#### Problem description:
From the first line to the last, return the data exactly, with no pictures.

-------- Dataset section

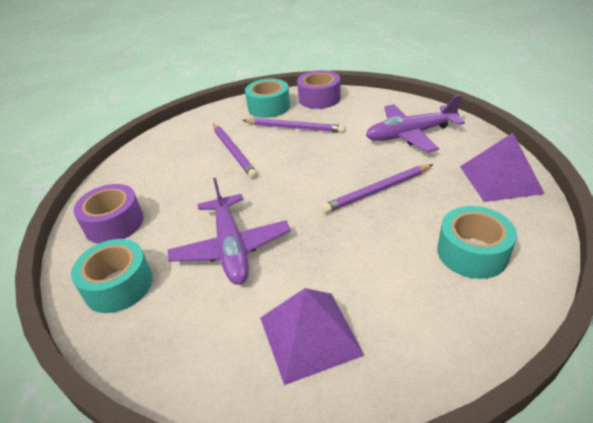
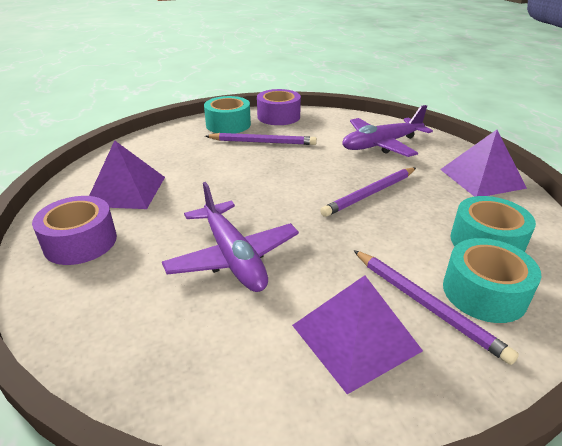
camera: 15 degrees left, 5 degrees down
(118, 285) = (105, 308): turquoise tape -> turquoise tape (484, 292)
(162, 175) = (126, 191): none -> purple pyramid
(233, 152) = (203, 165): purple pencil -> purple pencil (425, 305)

----------------

#### Solution to this task:
camera: 15 degrees left, 5 degrees down
(118, 285) = (105, 308): turquoise tape -> turquoise tape (484, 292)
(162, 175) = (126, 191): none -> purple pyramid
(233, 152) = (203, 165): purple pencil -> purple pencil (425, 305)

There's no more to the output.